What you should do: If a line in the data has the string "counterclockwise", please show it.
** Opening Data block **
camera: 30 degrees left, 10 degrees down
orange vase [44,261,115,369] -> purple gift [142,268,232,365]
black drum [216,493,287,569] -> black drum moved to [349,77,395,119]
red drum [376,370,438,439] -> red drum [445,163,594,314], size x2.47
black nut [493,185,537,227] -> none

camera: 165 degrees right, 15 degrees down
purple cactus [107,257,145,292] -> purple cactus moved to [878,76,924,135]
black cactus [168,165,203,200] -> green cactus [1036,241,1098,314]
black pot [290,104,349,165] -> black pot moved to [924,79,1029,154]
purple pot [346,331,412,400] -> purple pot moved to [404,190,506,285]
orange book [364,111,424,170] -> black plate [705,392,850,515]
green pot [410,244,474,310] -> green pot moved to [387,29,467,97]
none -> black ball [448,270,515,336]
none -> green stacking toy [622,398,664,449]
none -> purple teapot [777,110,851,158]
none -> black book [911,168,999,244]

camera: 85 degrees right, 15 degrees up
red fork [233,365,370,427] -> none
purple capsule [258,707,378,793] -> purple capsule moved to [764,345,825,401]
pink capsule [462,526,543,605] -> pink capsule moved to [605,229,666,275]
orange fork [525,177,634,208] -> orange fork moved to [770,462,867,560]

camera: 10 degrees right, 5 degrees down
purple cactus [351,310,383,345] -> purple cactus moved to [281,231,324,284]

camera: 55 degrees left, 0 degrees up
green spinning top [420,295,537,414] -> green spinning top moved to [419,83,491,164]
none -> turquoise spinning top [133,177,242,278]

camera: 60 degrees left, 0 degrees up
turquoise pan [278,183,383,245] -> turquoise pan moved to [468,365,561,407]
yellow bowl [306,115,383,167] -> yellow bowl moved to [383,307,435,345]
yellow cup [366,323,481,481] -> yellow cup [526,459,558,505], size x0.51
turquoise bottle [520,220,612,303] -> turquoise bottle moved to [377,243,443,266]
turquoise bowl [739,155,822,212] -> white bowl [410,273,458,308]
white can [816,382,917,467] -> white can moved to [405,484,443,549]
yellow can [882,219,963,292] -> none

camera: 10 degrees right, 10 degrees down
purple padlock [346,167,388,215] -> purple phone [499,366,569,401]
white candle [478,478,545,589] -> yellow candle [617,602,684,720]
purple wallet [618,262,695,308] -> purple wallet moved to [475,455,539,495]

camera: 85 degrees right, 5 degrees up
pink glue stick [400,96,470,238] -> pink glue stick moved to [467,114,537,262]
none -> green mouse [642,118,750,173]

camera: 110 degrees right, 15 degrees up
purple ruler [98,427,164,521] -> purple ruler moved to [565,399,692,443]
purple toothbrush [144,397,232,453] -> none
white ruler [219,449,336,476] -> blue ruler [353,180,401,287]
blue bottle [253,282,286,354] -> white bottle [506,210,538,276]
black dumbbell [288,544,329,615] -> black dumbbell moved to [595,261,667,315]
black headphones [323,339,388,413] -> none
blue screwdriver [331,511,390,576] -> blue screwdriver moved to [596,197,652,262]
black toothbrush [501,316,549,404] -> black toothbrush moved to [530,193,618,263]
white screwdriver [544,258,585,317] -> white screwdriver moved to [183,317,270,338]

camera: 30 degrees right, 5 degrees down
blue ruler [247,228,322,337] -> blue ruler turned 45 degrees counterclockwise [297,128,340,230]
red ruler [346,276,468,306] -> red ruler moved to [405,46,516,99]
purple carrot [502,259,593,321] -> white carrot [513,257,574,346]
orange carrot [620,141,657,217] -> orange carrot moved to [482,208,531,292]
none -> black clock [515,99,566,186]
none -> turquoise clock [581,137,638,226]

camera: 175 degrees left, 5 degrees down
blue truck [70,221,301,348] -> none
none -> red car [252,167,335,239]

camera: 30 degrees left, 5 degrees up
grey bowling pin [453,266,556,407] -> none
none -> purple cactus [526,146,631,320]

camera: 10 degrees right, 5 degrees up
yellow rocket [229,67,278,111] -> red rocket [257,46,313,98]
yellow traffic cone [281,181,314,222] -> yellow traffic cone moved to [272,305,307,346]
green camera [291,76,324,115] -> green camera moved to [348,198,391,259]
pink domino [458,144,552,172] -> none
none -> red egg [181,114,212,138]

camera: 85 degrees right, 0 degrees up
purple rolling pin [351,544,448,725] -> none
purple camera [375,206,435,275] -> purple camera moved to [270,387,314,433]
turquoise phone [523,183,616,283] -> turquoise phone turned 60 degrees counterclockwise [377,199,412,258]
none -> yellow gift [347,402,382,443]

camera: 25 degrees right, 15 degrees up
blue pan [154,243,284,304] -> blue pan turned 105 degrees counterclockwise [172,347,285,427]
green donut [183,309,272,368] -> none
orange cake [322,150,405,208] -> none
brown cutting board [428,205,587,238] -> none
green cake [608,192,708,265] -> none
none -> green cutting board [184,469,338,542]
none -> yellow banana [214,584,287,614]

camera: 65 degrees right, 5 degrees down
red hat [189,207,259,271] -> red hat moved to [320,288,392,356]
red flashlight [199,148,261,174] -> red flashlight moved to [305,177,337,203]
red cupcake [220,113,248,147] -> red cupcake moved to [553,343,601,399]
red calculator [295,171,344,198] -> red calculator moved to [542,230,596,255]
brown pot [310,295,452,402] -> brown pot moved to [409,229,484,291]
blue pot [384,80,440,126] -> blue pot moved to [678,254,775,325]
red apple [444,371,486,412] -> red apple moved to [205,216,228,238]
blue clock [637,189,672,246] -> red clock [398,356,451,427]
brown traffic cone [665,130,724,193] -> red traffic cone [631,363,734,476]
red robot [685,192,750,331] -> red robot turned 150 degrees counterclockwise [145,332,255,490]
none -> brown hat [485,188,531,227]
** Closing Data block **
Output of the exercise:
blue ruler [247,228,322,337] -> blue ruler turned 45 degrees counterclockwise [297,128,340,230]
turquoise phone [523,183,616,283] -> turquoise phone turned 60 degrees counterclockwise [377,199,412,258]
blue pan [154,243,284,304] -> blue pan turned 105 degrees counterclockwise [172,347,285,427]
red robot [685,192,750,331] -> red robot turned 150 degrees counterclockwise [145,332,255,490]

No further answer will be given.